TRY IT:
From the line that includes "MIC3 pin GND: none -> GND" to the last line of the records that follow, copy every line exactly and nothing more, omitting pictures.

DATA RECORDS:
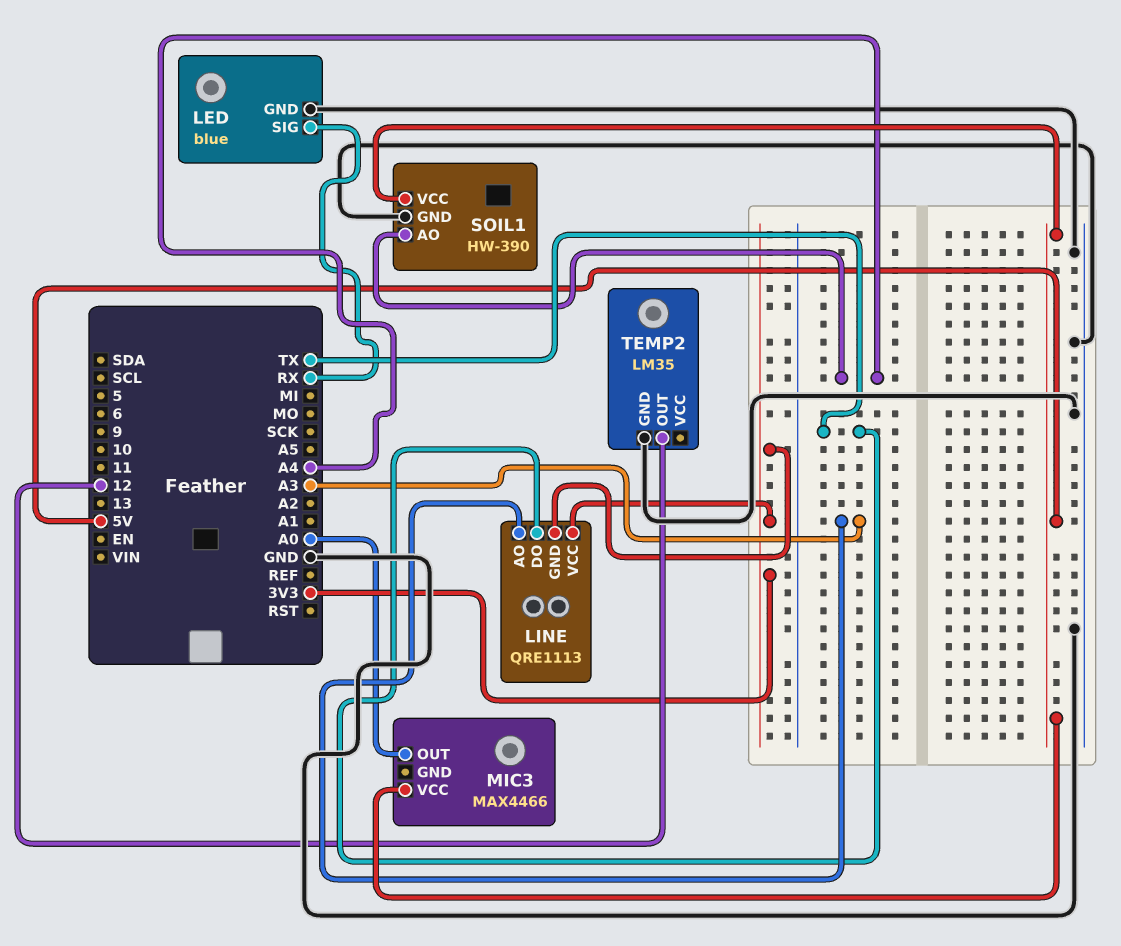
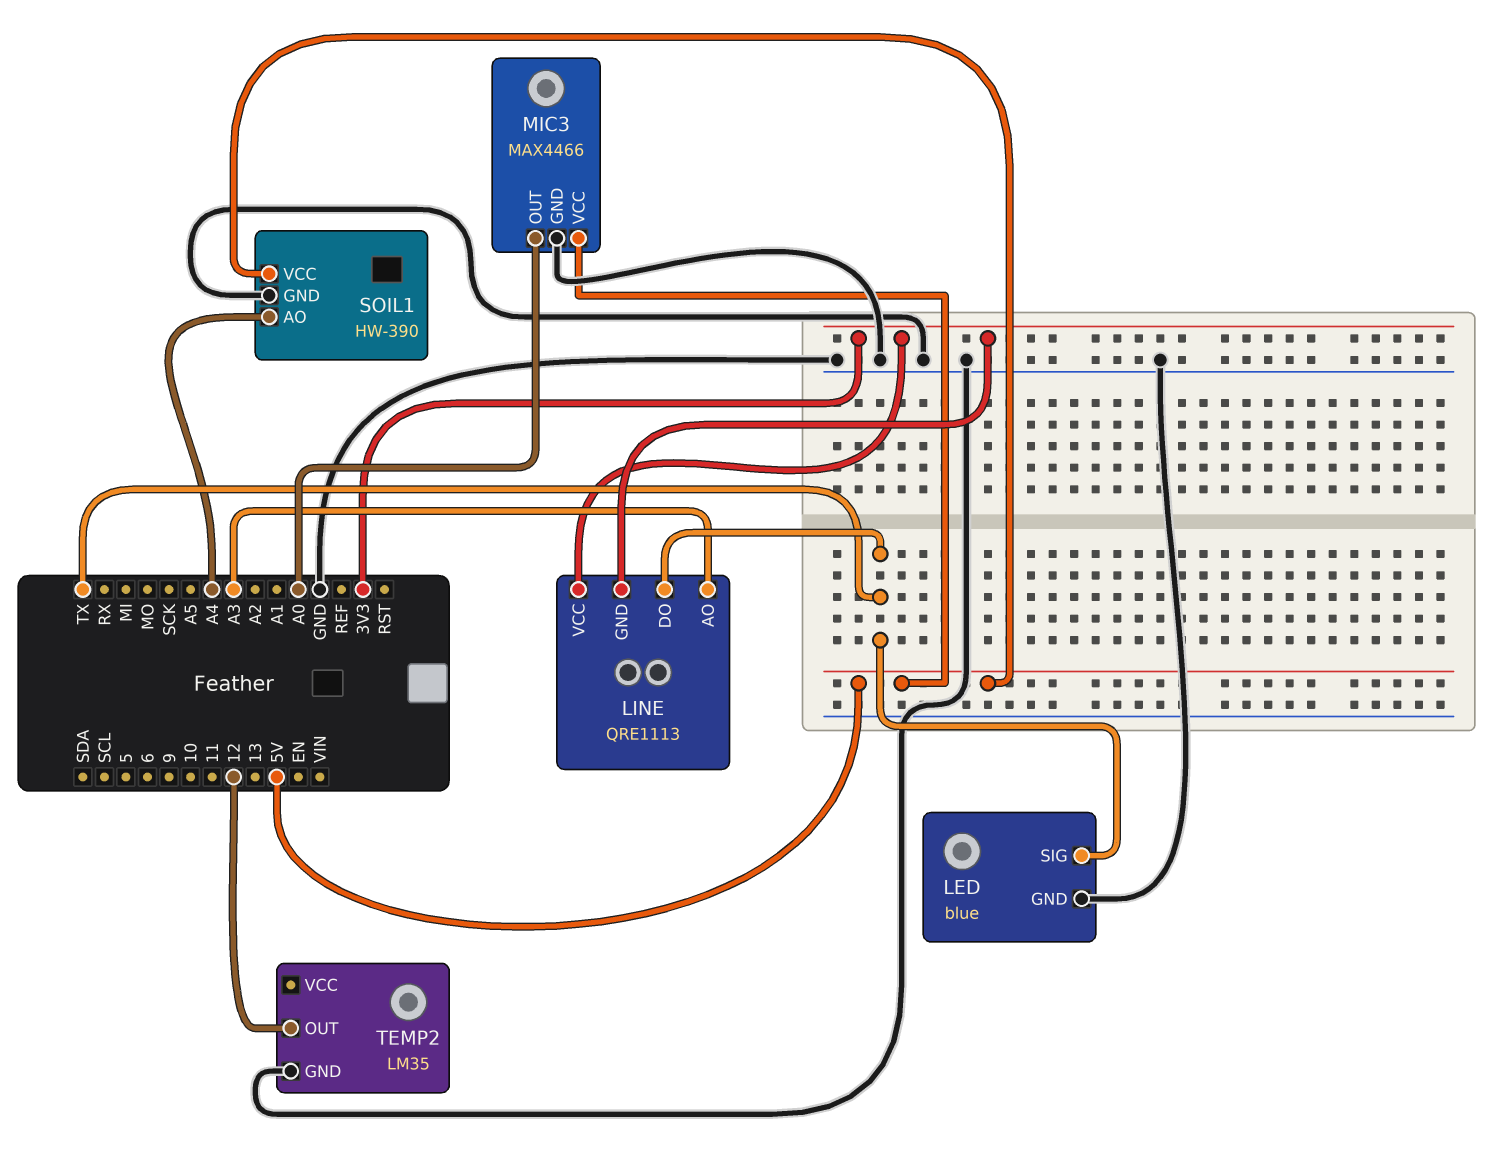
LED pin SIG: RX -> TX
MIC3 pin GND: none -> GND

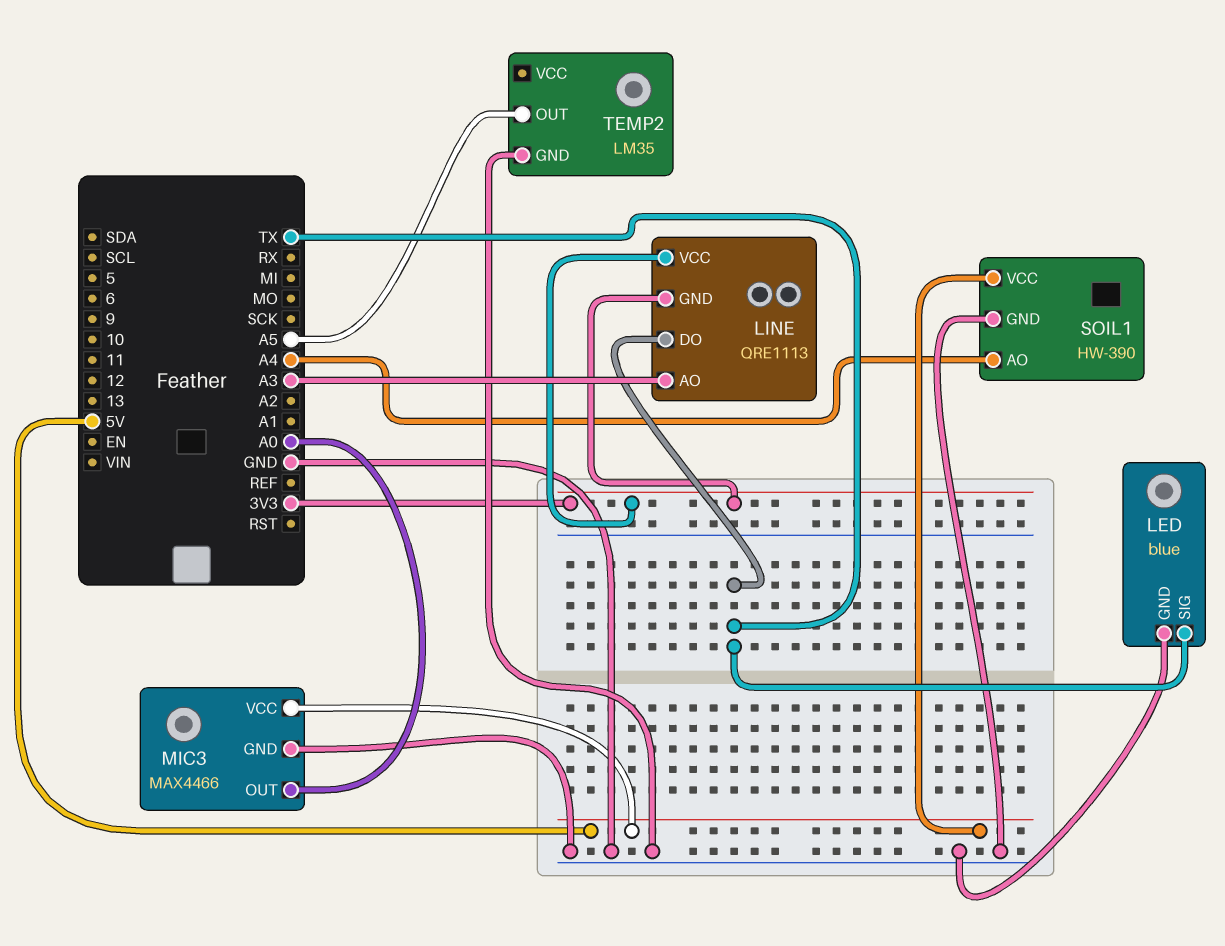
TEMP2 pin OUT: 12 -> A5

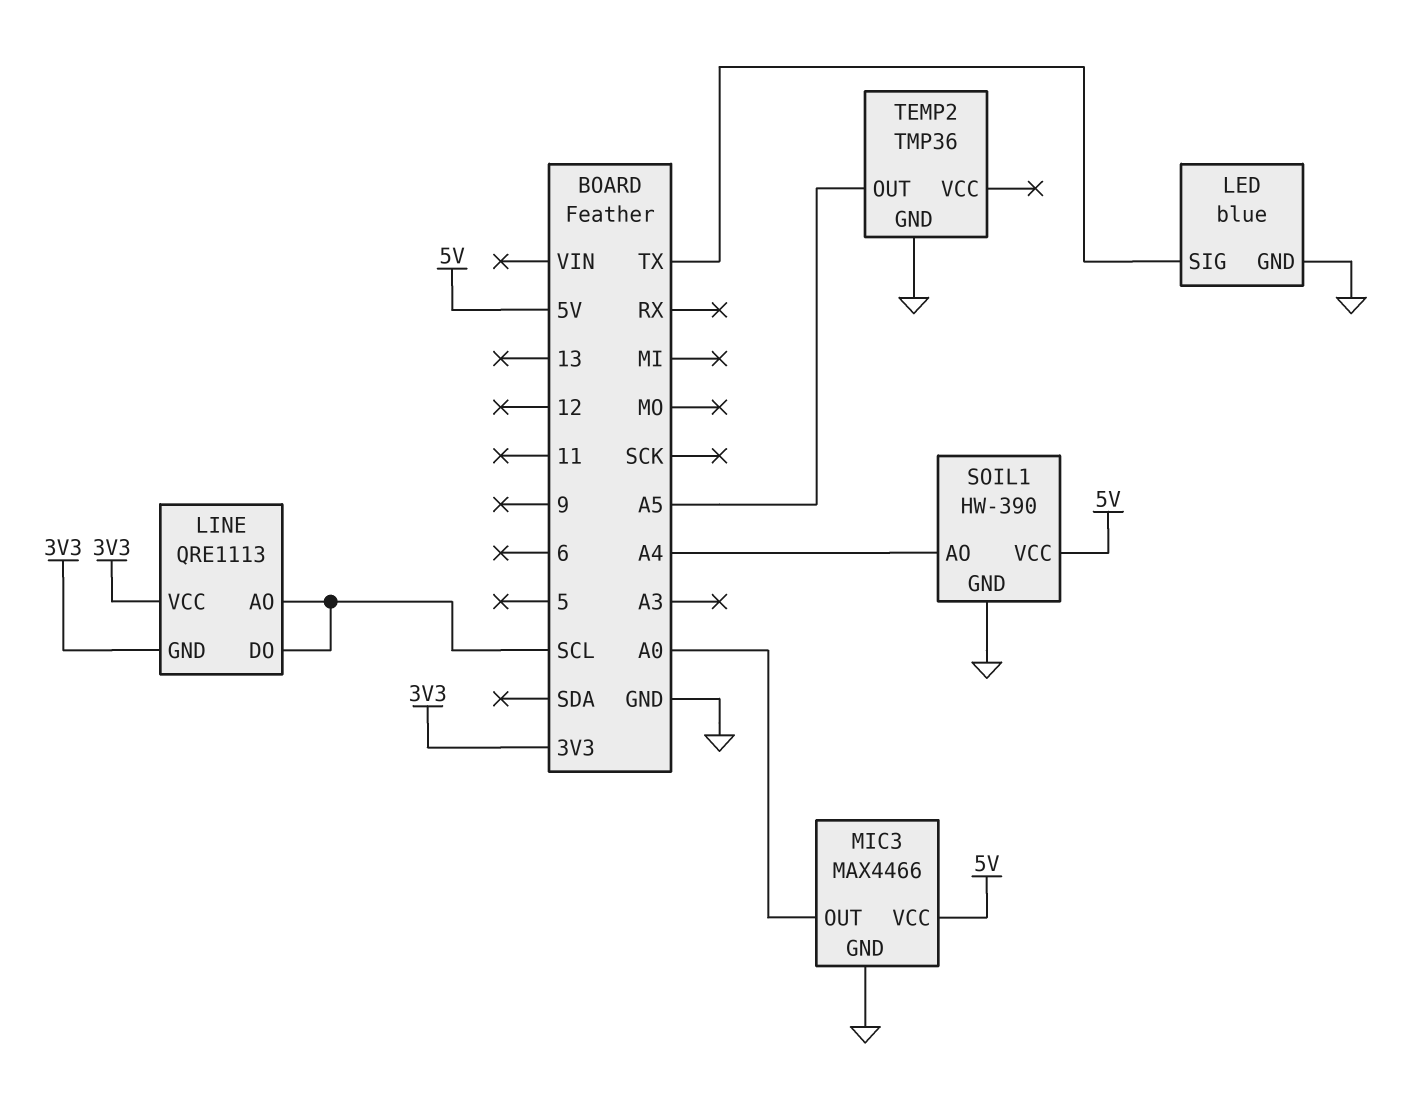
LINE pin AO: A3 -> SCL
LINE pin DO: TX -> SCL
TEMP2: LM35 -> TMP36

RESULT OF THE TASK:
MIC3 pin GND: none -> GND

TEMP2 pin OUT: 12 -> A5

LINE pin AO: A3 -> SCL
LINE pin DO: TX -> SCL
TEMP2: LM35 -> TMP36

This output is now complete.